TRY IT:
Output exactly the lines from the one containing "(330, 240) = (623, 276): white" to the last line of the material, inclusive, and nothing more.

MATERIAL PROVIDED:
# # # #

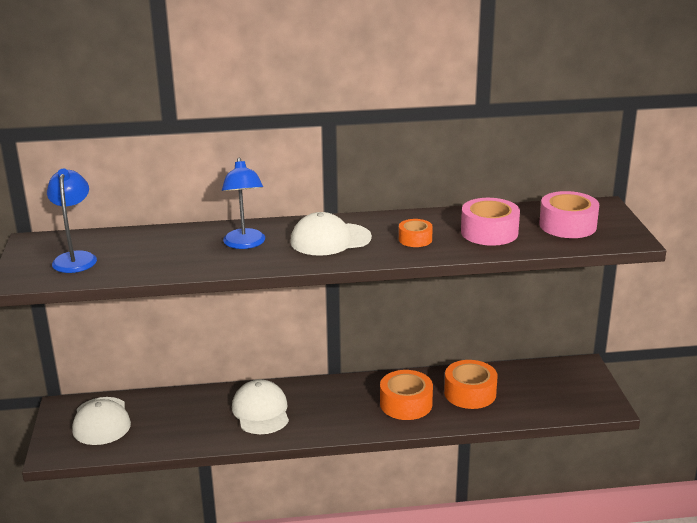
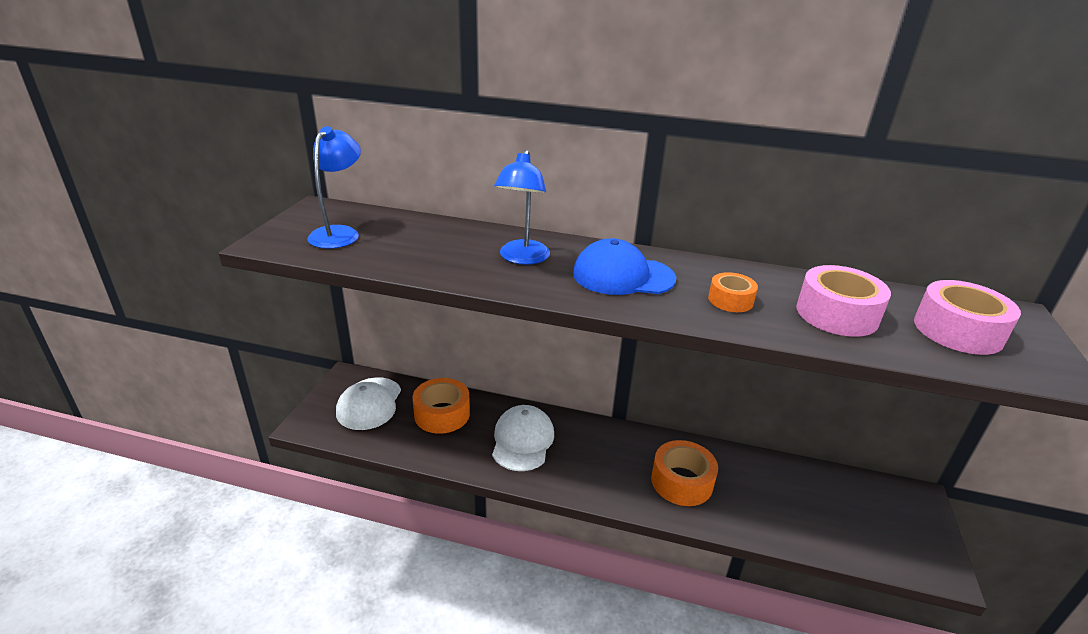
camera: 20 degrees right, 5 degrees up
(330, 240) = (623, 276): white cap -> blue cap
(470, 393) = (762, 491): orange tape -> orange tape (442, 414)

# # # #

EXPECTED OUTPUT:
(330, 240) = (623, 276): white cap -> blue cap
(470, 393) = (762, 491): orange tape -> orange tape (442, 414)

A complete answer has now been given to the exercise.